◆ **ACTIVITY**
When you copy the entries, match them exactly and omit the pictures.

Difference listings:
☆ ☆ ☆ ☆

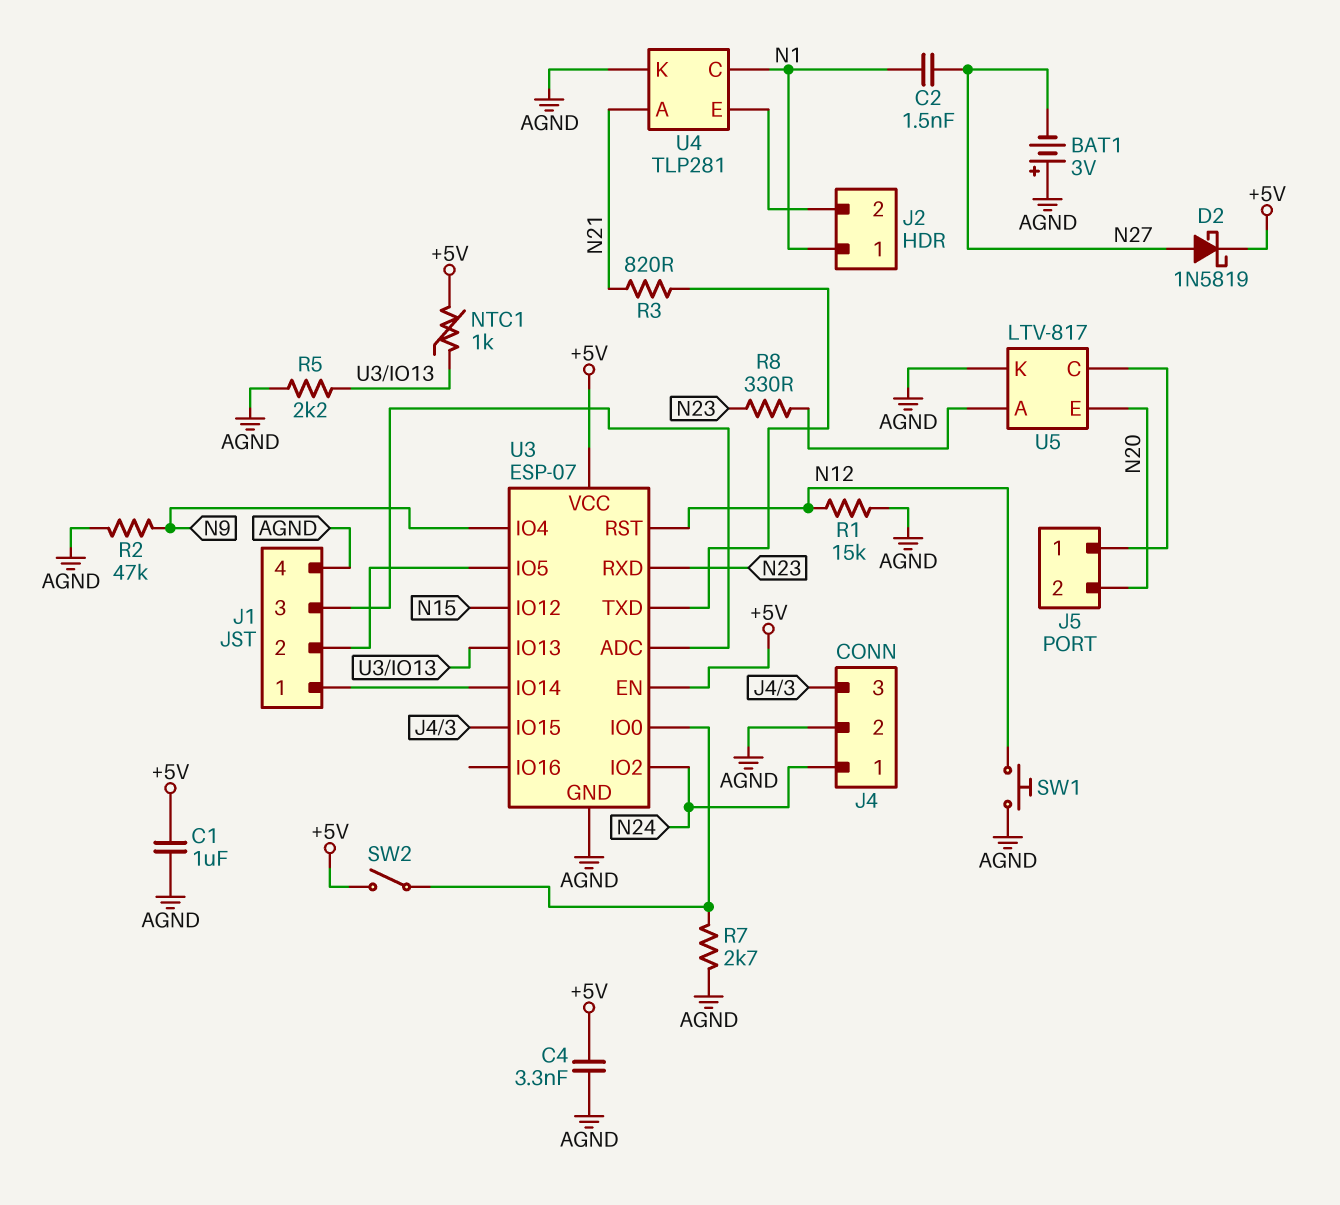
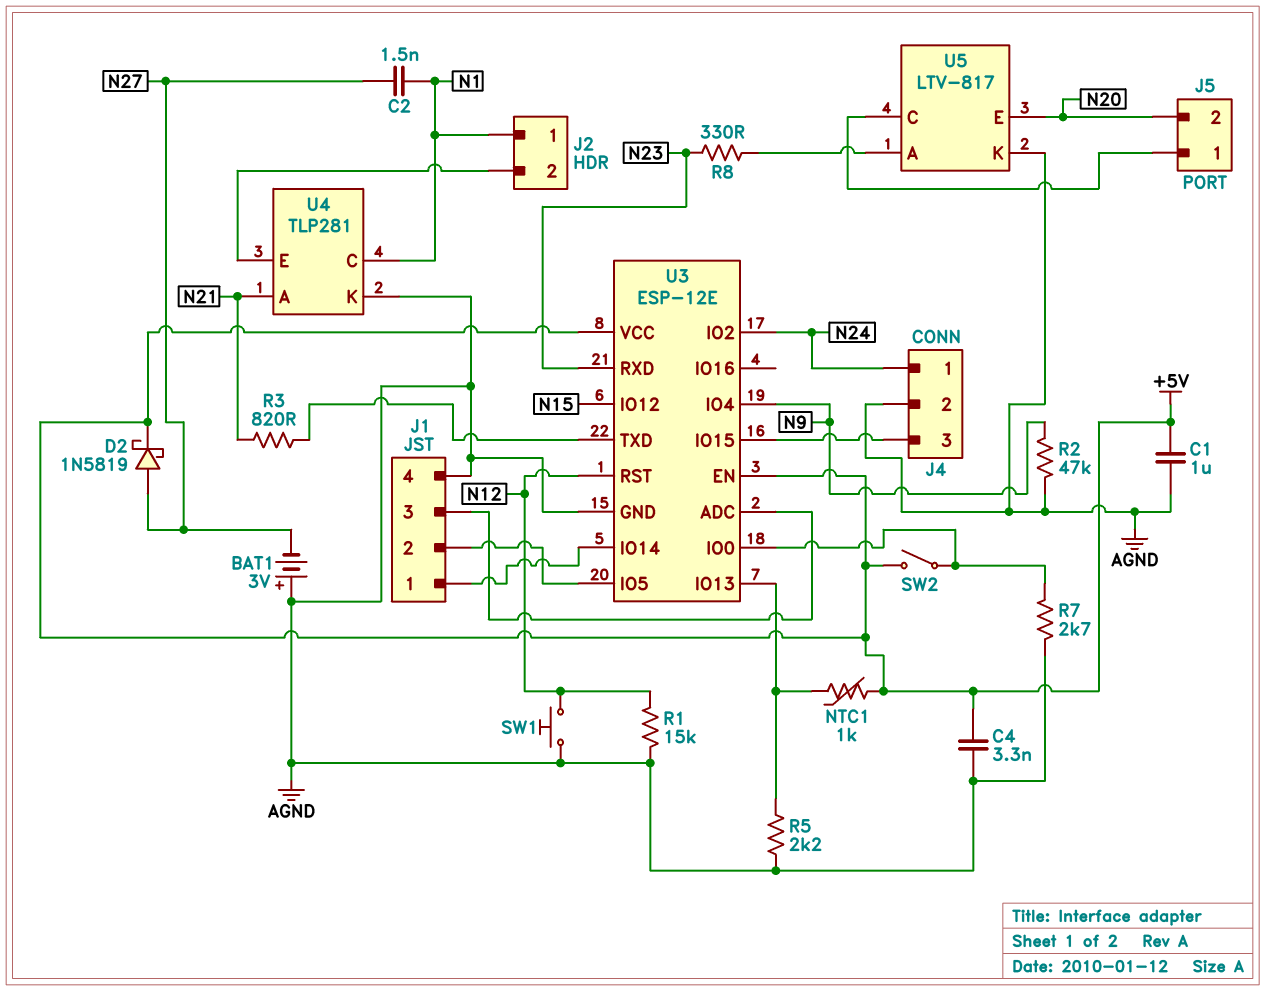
U3: ESP-07 -> ESP-12E

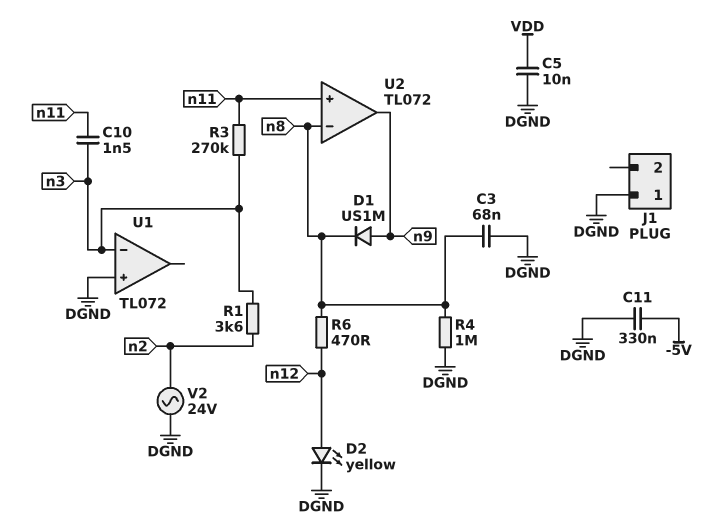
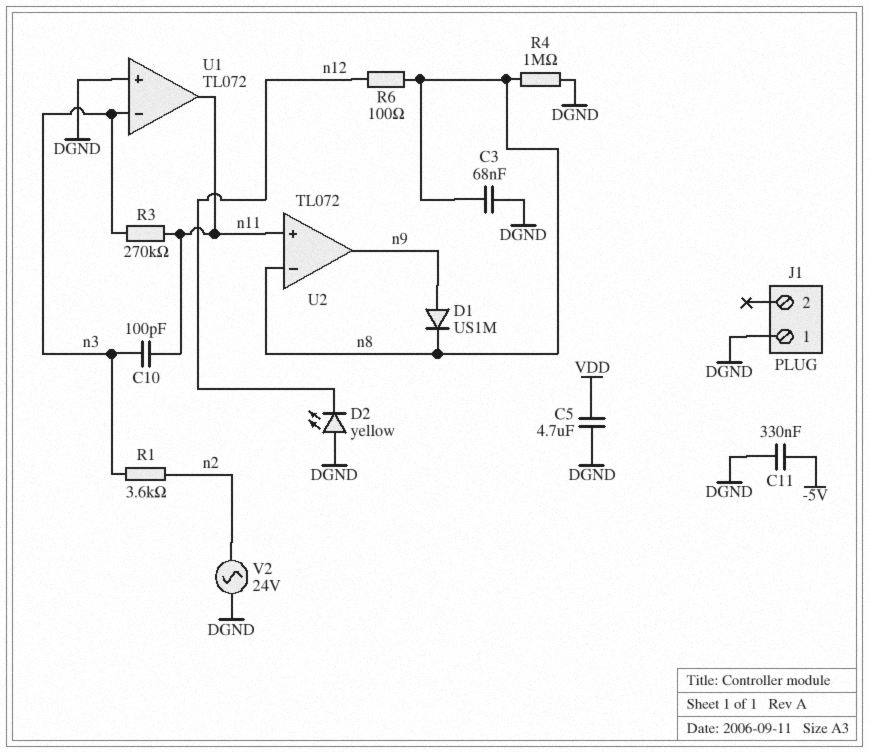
C5: 10nF (DGND, VDD) -> 4.7uF (DGND, VDD)
C10: 1.5nF (n3, n11) -> 100pF (n3, n11)
D2: LED yellow (A n12, K DGND) -> LED yellow (A DGND, K n12)
R6: 470 (n8, n12) -> 100 (n8, n12)
U1 pin out: none -> n11

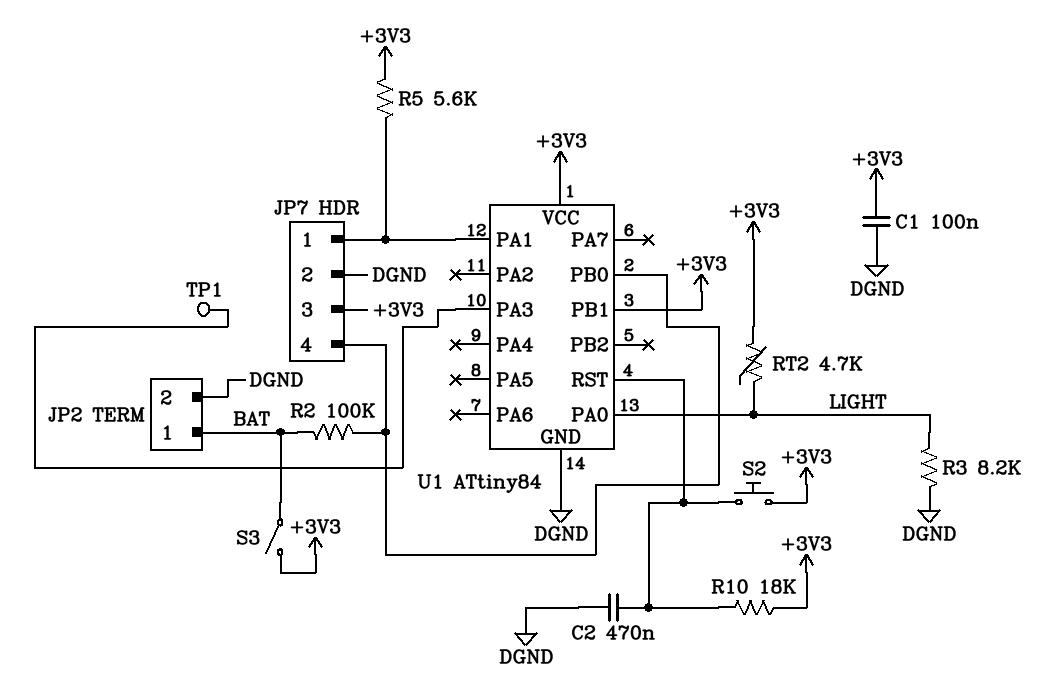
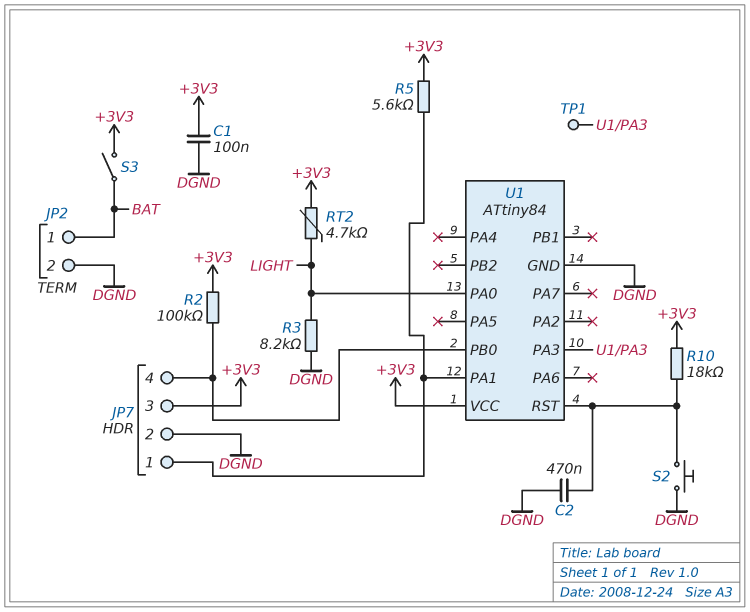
R2: 100k (BAT, JP7/4) -> 100k (+3V3, JP7/4)
S2: button (+3V3, U1/RST) -> button (DGND, U1/RST)
U1 pin PB1: +3V3 -> none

☆ ☆ ☆ ☆

◆ **ANSWER**
U3: ESP-07 -> ESP-12E

C5: 10nF (DGND, VDD) -> 4.7uF (DGND, VDD)
C10: 1.5nF (n3, n11) -> 100pF (n3, n11)
D2: LED yellow (A n12, K DGND) -> LED yellow (A DGND, K n12)
R6: 470 (n8, n12) -> 100 (n8, n12)
U1 pin out: none -> n11

R2: 100k (BAT, JP7/4) -> 100k (+3V3, JP7/4)
S2: button (+3V3, U1/RST) -> button (DGND, U1/RST)
U1 pin PB1: +3V3 -> none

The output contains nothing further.